● **Instructions for the task**
Filter the material below so that only lines containing "camera" remain.

● **Given information**
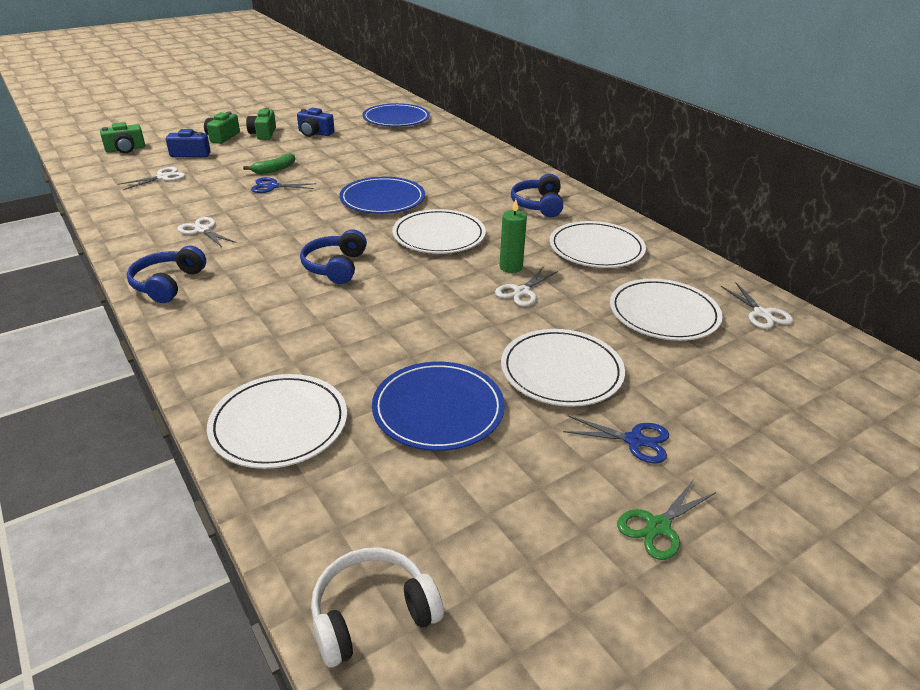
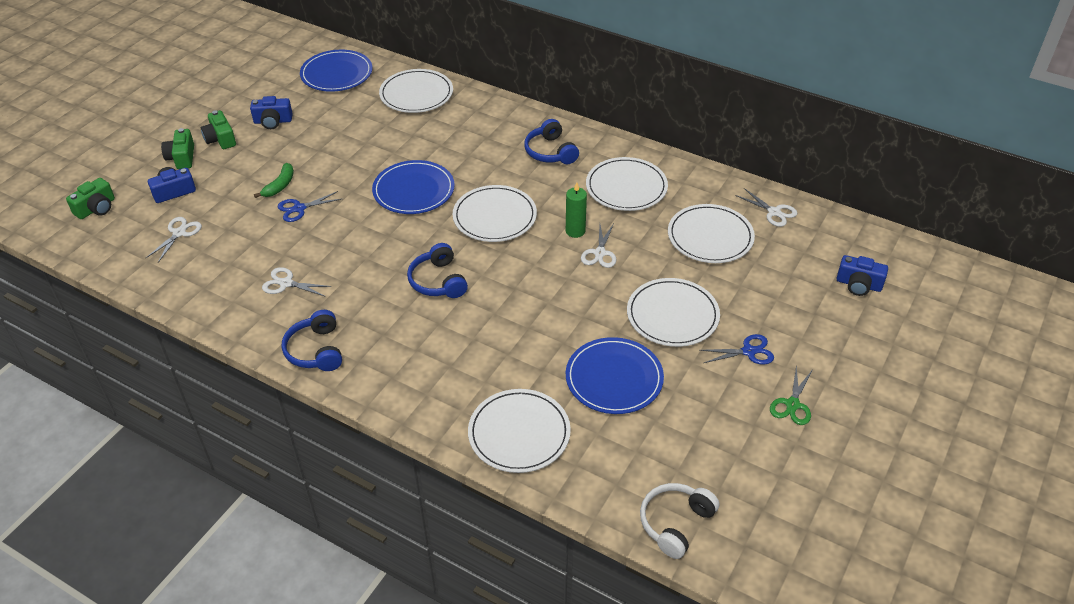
camera: 25 degrees left, 10 degrees up
(450, 143) = (416, 94): none -> white plate
(843, 418) = (858, 284): none -> blue camera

● **Your solution**
camera: 25 degrees left, 10 degrees up
(843, 418) = (858, 284): none -> blue camera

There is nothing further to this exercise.